### ABOUT THIS EXERCISE
From the material below, return every line that includes "turned".
--- EXTRACTED INFORMATION Enclosed Below ---
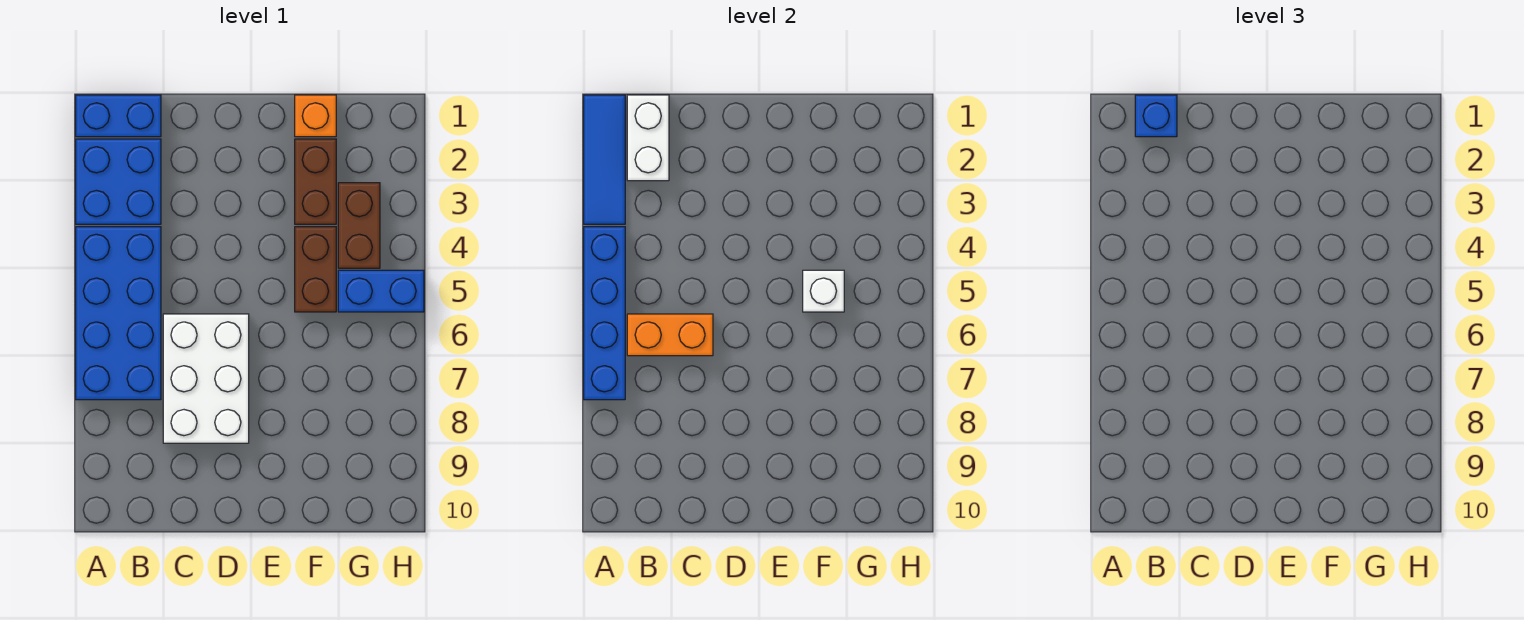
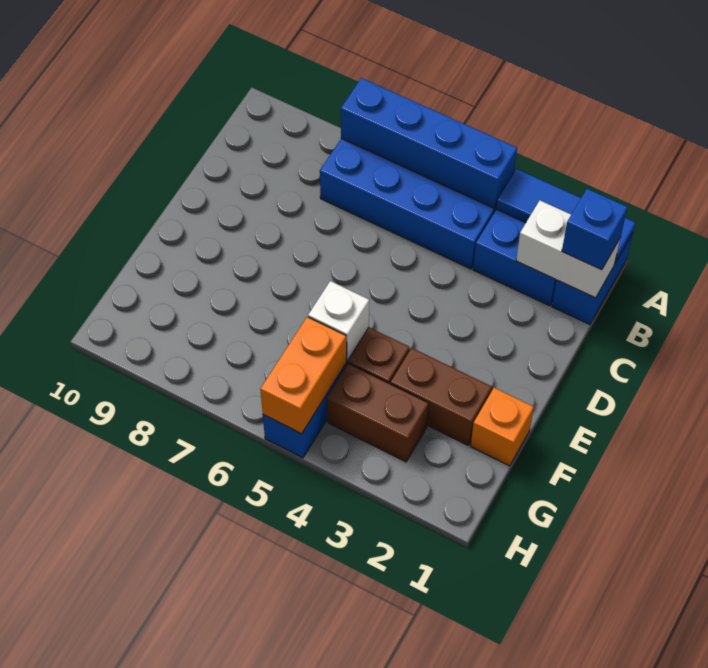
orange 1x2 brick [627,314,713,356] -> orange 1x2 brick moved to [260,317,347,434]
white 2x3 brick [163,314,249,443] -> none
--- End of Enclosed EXTRACTED INFORMATION ---
--- EXTRACTED INFORMATION Enclosed Below ---
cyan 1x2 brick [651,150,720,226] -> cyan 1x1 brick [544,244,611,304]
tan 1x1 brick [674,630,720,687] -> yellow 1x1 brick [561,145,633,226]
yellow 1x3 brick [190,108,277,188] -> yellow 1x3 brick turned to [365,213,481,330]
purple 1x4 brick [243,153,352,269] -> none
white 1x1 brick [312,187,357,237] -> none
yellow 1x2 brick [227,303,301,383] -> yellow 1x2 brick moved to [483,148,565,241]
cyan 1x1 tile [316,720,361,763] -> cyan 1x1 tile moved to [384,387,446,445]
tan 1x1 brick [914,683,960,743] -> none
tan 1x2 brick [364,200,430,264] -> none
--- End of Enclosed EXTRACTED INFORMATION ---
--- EXTRACTED INFORMATION Enclosed Below ---
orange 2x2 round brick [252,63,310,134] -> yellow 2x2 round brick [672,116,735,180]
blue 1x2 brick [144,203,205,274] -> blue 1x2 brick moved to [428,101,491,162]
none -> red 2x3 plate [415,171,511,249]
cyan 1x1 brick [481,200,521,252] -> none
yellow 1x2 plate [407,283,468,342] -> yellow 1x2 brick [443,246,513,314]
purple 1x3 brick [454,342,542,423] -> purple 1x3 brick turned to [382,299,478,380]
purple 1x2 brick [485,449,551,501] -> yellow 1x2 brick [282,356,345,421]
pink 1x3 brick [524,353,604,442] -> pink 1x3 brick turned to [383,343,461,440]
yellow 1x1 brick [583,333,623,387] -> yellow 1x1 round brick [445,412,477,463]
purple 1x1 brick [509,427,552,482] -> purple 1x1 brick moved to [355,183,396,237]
--- End of Enclosed EXTRACTED INFORMATION ---
### TASK RESULT
yellow 1x3 brick [190,108,277,188] -> yellow 1x3 brick turned to [365,213,481,330]
purple 1x3 brick [454,342,542,423] -> purple 1x3 brick turned to [382,299,478,380]
pink 1x3 brick [524,353,604,442] -> pink 1x3 brick turned to [383,343,461,440]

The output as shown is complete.